Pull out each line in the records below that contains the string "breathe", and copy those lines unchanged.

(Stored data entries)
=-=-=-=-=

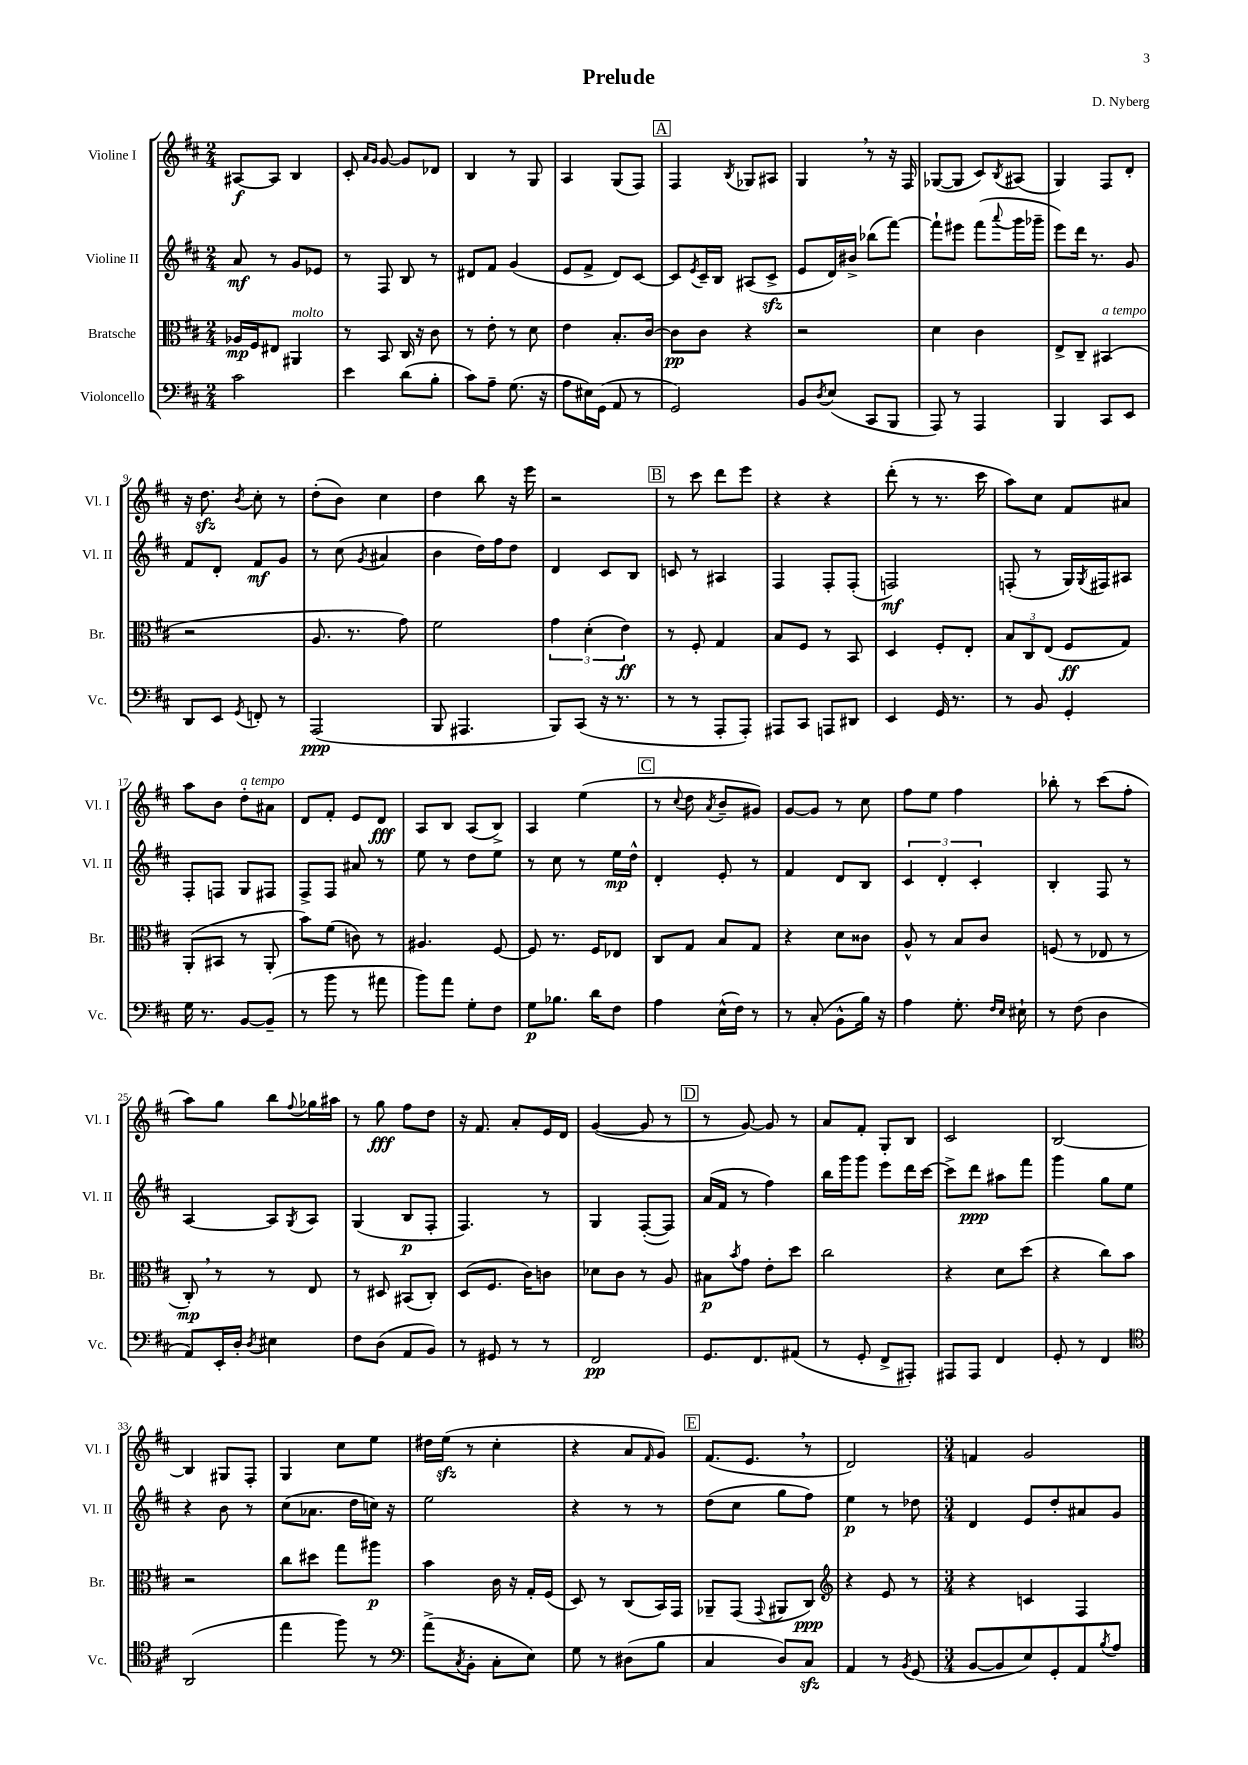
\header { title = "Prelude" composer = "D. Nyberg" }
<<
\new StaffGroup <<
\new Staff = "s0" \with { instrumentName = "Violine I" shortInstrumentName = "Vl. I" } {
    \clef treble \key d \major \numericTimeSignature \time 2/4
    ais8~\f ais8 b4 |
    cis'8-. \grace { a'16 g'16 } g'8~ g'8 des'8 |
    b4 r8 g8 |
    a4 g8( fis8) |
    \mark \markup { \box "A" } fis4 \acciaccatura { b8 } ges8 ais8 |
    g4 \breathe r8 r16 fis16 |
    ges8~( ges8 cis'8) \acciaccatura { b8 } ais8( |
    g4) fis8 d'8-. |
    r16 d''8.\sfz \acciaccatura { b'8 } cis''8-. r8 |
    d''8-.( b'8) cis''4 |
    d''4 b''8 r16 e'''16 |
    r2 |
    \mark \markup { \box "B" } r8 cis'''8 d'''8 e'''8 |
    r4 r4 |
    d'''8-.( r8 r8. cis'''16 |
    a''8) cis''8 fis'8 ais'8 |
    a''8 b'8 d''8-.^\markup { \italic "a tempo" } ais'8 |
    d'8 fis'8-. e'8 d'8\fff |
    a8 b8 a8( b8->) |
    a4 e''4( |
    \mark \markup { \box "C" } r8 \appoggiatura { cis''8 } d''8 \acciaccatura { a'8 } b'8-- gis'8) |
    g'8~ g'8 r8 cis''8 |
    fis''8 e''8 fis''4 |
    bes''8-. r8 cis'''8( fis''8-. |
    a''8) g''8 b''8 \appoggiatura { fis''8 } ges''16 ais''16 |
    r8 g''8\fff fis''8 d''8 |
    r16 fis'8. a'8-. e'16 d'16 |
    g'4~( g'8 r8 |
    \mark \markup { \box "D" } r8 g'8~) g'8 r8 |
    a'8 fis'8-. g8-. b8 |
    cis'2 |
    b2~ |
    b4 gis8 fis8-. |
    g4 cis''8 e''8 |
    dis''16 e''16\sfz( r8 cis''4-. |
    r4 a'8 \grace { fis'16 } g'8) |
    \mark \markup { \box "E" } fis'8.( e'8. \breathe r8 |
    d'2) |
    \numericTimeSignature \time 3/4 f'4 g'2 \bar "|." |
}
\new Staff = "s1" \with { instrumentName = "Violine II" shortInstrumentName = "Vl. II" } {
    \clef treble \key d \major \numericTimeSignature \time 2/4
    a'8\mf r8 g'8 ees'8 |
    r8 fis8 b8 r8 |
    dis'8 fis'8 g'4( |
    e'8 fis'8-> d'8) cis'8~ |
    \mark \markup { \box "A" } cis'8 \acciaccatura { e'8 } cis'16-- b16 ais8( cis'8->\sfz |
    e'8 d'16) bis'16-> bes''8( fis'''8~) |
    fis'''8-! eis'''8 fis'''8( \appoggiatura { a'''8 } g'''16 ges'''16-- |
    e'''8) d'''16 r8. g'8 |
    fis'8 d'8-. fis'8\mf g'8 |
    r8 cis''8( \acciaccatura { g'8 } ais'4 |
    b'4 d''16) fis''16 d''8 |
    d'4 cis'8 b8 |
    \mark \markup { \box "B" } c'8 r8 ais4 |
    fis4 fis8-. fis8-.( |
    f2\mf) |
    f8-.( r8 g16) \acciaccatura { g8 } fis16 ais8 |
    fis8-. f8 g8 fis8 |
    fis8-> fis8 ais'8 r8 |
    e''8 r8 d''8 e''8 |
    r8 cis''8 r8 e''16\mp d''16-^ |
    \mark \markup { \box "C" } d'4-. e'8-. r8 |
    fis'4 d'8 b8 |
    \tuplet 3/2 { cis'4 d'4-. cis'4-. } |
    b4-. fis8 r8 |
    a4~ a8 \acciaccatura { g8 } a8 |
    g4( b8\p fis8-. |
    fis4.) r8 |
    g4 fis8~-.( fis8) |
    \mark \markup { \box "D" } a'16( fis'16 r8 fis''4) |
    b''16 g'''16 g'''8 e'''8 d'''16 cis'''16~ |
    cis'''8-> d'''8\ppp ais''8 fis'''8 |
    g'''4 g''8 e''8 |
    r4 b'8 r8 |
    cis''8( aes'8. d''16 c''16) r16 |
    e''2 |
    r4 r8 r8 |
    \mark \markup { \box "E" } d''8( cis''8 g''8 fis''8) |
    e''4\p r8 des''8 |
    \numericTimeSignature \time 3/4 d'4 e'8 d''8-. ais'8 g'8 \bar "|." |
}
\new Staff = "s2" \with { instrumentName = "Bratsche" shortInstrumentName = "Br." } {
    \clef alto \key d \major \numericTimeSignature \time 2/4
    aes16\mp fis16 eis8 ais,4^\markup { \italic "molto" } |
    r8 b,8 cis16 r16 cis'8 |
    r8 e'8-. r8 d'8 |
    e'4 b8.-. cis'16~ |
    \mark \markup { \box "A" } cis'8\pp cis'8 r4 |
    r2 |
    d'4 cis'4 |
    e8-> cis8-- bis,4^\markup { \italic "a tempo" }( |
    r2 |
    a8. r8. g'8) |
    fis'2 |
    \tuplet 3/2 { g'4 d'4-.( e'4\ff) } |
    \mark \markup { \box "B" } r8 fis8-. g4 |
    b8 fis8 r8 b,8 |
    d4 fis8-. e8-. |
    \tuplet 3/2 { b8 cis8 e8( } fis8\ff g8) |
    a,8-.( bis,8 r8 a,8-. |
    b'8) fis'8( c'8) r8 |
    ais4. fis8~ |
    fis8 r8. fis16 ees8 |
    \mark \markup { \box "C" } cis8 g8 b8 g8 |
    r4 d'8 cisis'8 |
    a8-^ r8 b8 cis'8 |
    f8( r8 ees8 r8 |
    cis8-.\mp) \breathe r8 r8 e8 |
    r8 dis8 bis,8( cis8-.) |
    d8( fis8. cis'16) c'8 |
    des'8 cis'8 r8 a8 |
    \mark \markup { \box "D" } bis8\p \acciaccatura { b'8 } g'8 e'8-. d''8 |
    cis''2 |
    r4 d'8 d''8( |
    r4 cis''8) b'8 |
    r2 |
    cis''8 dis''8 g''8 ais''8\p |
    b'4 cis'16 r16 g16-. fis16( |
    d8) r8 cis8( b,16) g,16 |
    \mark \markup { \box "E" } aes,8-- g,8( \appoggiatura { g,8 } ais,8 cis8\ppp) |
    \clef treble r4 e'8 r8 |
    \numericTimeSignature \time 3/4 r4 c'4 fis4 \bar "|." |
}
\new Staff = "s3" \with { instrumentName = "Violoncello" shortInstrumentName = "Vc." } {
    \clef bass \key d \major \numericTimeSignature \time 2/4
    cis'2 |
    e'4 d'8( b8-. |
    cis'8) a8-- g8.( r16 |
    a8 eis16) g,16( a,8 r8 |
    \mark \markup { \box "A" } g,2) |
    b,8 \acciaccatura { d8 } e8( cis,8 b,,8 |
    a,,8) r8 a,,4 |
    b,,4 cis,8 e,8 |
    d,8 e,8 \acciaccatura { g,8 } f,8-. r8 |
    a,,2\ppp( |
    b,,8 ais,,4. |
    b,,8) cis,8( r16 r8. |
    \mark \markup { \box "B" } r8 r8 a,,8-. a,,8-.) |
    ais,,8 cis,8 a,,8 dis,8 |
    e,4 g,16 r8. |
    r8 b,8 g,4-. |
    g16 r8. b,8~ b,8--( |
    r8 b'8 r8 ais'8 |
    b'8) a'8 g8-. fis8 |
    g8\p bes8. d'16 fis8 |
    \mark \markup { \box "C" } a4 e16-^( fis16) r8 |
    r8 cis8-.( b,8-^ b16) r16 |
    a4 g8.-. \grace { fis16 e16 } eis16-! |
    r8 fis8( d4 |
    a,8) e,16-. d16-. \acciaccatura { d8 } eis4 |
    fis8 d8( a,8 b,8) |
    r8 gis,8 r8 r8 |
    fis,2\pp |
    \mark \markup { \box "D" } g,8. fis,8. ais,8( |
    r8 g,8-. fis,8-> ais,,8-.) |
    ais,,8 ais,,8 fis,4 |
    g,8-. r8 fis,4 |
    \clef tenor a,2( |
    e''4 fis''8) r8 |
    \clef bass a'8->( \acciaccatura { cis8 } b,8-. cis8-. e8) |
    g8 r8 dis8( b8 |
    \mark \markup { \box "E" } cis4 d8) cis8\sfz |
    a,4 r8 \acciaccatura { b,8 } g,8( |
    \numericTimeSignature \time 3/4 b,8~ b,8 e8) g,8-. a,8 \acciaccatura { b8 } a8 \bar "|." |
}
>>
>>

=-=-=-=-=

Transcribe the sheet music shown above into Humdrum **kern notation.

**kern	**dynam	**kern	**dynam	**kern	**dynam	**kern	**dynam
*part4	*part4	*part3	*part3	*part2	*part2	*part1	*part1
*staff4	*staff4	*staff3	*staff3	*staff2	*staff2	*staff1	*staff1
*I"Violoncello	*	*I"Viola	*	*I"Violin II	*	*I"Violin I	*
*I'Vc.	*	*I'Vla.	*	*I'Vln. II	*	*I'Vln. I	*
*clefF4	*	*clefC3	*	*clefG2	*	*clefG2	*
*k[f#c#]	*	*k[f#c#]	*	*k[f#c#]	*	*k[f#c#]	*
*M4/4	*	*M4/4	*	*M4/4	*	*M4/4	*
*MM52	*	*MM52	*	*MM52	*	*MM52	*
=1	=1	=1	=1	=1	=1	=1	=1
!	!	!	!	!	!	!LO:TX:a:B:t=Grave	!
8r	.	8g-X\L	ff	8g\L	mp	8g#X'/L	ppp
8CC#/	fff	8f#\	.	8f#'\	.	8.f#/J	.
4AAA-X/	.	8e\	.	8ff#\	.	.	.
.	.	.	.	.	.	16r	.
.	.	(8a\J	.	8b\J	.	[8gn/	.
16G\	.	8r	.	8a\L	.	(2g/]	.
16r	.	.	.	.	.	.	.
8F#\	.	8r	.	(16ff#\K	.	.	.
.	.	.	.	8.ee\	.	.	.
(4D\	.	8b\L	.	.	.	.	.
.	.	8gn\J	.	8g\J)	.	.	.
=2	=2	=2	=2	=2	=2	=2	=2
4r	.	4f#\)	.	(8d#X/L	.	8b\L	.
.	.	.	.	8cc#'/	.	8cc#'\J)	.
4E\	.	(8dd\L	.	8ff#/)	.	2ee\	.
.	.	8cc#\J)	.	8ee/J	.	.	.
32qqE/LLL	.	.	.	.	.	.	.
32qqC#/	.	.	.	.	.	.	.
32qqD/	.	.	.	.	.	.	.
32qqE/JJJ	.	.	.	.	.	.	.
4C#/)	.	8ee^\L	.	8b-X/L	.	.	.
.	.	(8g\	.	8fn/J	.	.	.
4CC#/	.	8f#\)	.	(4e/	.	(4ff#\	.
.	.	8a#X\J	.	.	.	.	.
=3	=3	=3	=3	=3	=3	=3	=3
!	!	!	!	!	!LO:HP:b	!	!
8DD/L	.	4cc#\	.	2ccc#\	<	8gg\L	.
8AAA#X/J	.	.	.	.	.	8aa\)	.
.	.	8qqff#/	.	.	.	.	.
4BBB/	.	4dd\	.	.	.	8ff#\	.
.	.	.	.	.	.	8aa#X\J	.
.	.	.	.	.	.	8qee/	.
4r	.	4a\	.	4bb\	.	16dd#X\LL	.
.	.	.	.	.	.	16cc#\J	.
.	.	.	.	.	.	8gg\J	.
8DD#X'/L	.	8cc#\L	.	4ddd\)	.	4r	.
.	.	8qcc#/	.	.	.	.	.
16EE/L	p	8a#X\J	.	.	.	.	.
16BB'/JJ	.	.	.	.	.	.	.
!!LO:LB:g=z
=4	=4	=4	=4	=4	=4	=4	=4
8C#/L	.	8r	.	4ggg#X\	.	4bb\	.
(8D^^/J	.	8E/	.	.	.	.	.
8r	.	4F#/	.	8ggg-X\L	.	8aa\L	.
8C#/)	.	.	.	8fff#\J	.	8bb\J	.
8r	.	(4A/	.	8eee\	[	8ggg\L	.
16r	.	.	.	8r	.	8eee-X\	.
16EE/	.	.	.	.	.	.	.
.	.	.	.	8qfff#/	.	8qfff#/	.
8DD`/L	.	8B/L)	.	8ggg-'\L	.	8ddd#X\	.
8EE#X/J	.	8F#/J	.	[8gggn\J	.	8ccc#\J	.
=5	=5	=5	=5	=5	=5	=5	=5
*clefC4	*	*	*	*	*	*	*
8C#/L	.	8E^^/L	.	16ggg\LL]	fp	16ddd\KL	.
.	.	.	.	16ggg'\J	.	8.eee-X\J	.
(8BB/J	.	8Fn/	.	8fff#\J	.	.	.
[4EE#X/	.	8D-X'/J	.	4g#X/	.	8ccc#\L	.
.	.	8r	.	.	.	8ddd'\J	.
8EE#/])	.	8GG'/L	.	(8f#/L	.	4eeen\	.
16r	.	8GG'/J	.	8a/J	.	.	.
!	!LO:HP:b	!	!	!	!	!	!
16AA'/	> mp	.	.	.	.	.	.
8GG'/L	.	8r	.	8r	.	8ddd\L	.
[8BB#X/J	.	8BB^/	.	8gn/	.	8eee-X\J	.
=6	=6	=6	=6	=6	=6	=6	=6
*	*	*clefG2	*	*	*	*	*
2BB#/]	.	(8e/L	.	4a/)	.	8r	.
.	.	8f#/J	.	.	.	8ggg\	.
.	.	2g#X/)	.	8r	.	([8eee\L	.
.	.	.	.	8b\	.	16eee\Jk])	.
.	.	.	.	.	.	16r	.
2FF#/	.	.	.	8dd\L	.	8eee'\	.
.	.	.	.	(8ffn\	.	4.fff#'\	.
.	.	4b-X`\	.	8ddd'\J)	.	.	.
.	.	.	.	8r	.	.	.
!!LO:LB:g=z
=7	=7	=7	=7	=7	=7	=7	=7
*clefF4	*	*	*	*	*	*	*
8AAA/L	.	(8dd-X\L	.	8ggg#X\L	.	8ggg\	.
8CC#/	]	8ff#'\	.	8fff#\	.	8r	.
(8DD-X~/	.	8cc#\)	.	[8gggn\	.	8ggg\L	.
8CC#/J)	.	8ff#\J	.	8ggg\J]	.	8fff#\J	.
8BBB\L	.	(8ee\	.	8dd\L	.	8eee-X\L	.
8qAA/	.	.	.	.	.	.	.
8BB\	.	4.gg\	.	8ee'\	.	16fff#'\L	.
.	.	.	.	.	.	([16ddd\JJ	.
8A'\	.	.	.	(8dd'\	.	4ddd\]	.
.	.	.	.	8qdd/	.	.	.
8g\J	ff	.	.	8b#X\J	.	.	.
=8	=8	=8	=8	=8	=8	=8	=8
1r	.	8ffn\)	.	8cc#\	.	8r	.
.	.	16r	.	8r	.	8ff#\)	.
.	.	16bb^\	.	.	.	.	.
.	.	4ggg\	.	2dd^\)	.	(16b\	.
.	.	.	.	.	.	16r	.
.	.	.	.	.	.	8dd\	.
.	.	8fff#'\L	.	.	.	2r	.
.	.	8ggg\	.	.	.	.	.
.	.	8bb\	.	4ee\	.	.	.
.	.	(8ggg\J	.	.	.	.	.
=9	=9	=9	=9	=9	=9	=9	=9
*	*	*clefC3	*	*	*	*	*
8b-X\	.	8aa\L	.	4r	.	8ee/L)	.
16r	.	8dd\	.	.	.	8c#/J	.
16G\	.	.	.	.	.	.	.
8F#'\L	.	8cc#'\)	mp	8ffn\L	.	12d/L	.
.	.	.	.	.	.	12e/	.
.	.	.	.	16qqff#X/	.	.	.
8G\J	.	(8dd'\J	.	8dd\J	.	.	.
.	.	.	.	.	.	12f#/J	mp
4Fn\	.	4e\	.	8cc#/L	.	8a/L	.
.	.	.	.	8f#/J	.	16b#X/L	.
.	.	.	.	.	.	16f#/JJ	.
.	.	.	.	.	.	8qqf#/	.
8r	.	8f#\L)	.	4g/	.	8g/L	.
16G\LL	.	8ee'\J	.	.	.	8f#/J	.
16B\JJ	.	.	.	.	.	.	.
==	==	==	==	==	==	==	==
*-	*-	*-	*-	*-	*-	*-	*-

=-=-=-=-=

* THE REPLY
    g4 \breathe r8 r16 fis16 |
    \mark \markup { \box "E" } fis'8.( e'8. \breathe r8 |
    cis8-.\mp) \breathe r8 r8 e8 |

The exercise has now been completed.